Source records:
##############################

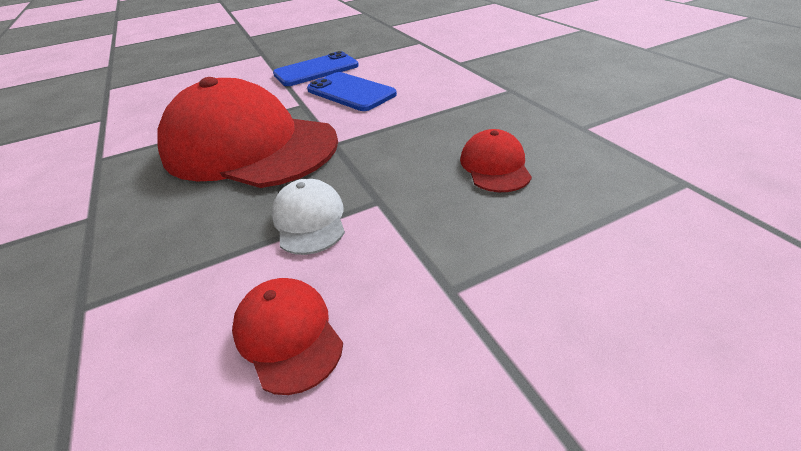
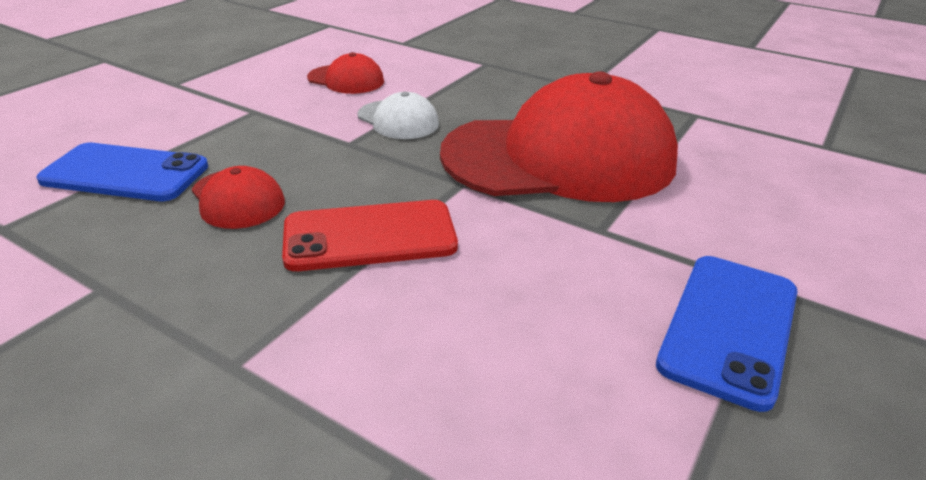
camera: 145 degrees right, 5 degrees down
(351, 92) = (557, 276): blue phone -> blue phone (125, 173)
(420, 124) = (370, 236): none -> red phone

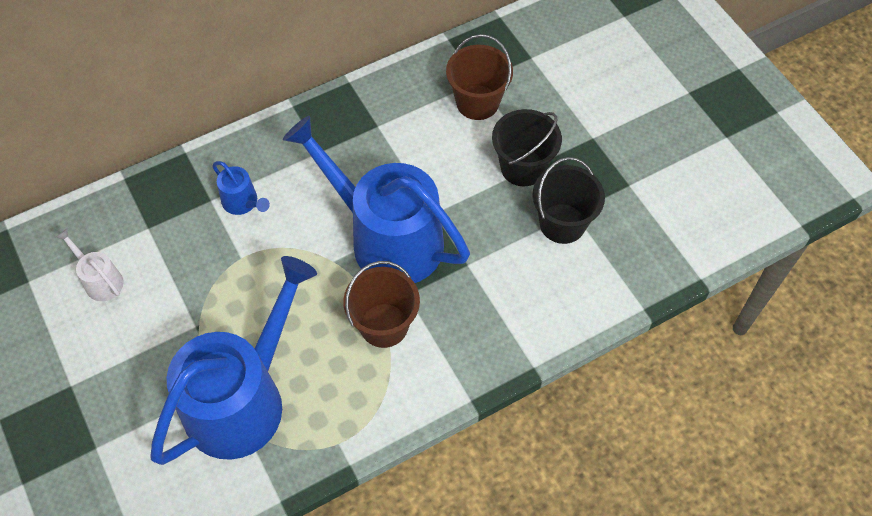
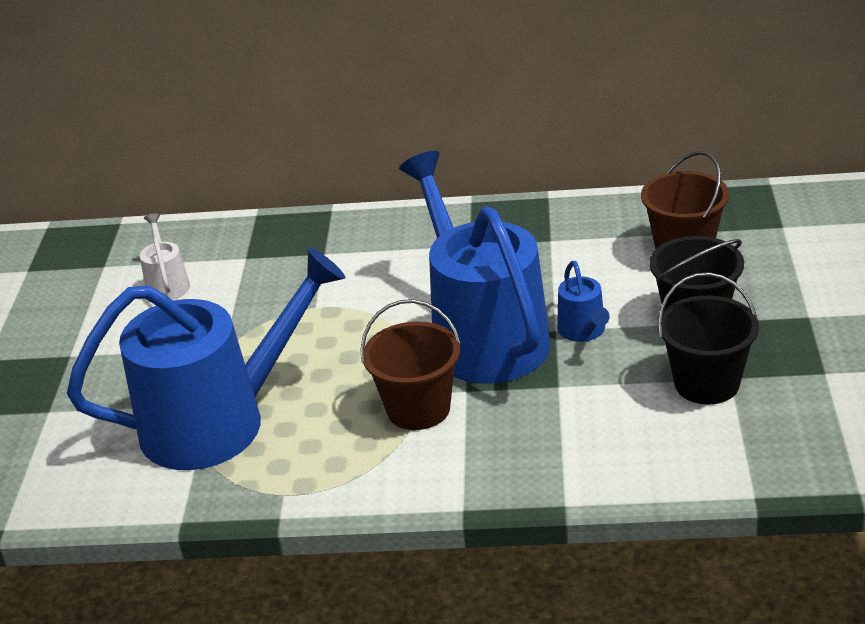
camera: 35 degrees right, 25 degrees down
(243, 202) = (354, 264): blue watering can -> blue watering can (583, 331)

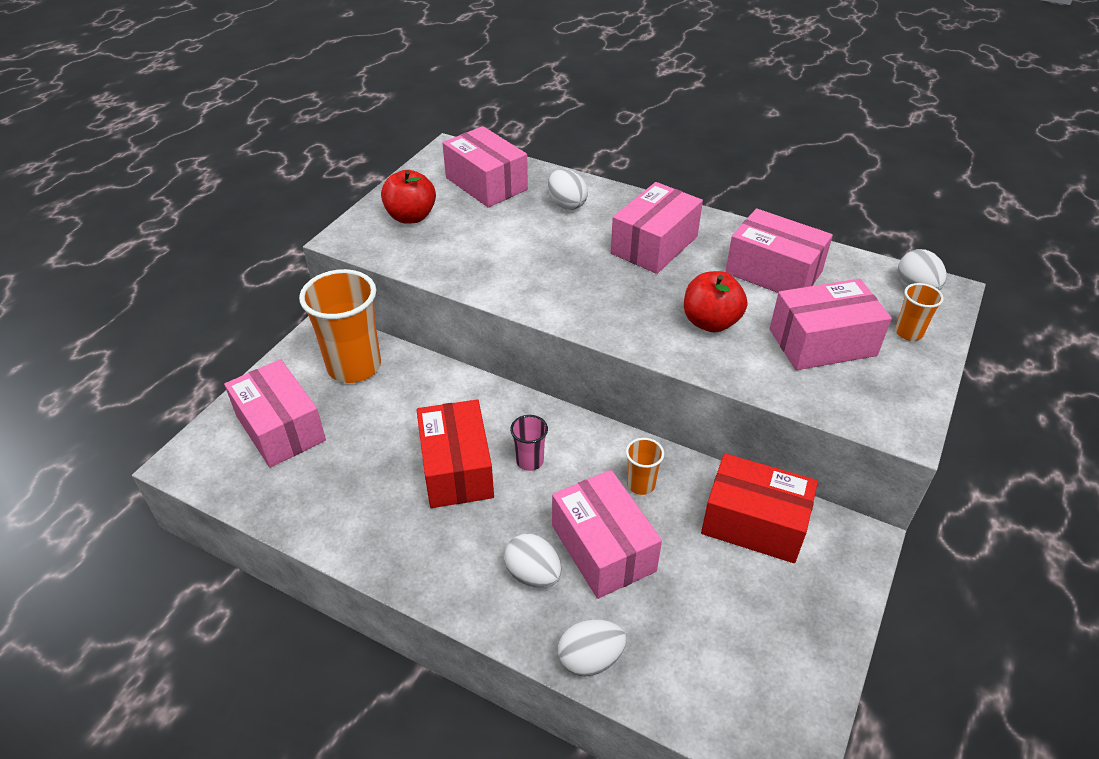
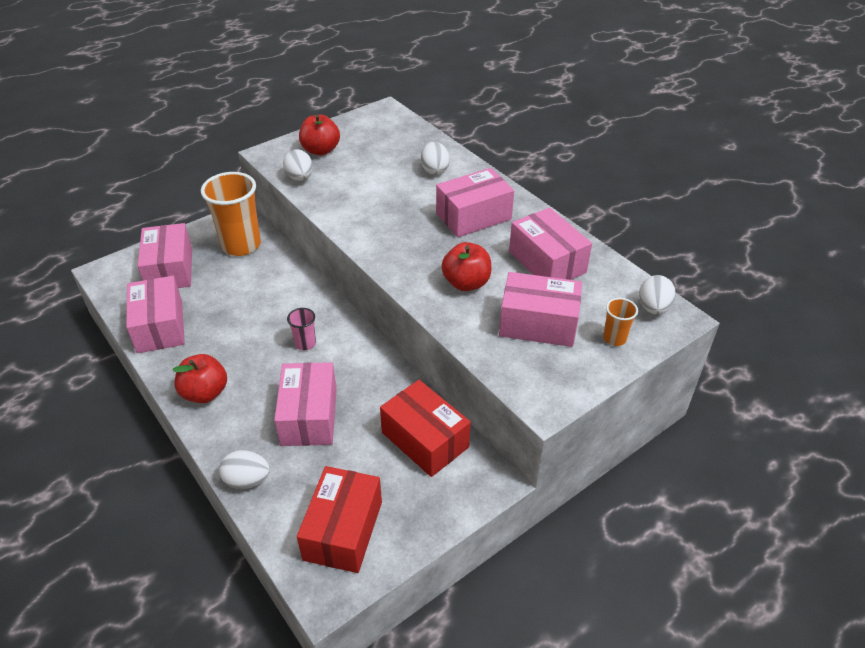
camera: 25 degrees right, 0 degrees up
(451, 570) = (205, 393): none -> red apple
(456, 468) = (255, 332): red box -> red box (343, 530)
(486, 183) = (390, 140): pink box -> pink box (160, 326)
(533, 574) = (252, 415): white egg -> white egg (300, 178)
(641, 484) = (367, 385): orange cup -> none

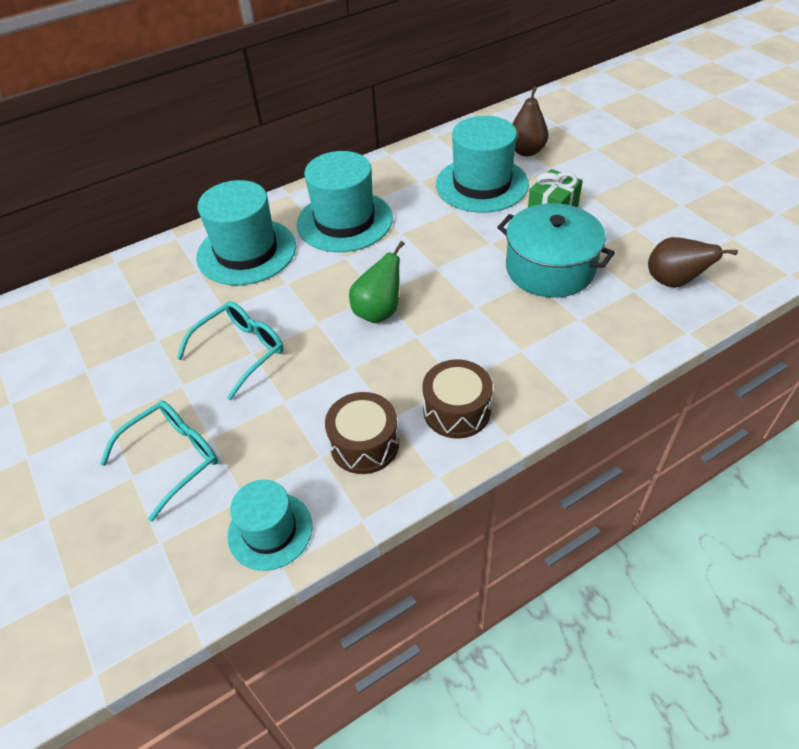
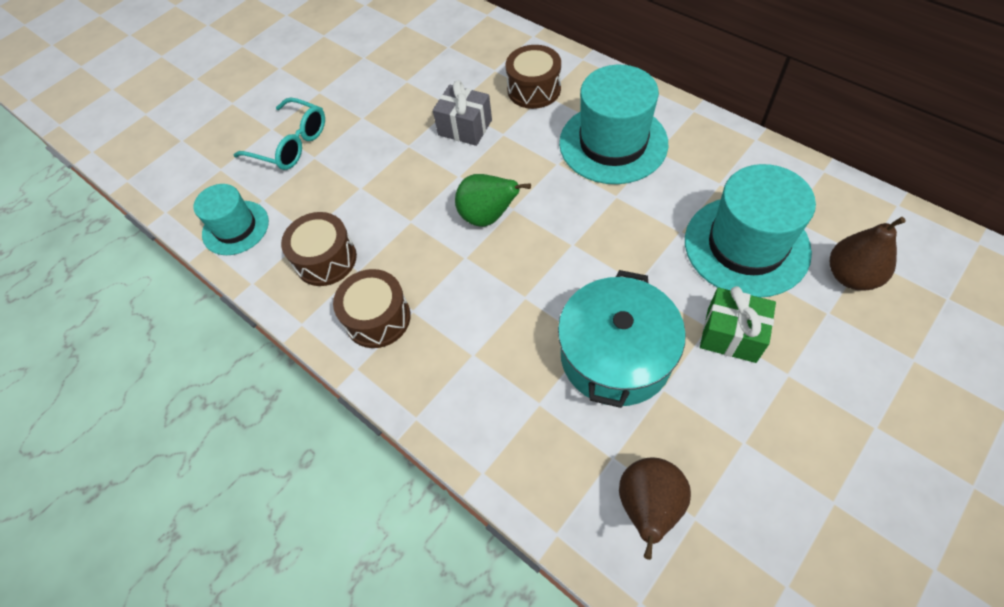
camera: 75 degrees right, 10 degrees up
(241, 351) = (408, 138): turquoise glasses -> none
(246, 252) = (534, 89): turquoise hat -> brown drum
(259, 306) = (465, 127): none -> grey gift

##############################

WORK TASK> All lines above with the word "none" need to be reported.

REPLY>
(420, 124) = (370, 236): none -> red phone
(451, 570) = (205, 393): none -> red apple
(641, 484) = (367, 385): orange cup -> none
(241, 351) = (408, 138): turquoise glasses -> none
(259, 306) = (465, 127): none -> grey gift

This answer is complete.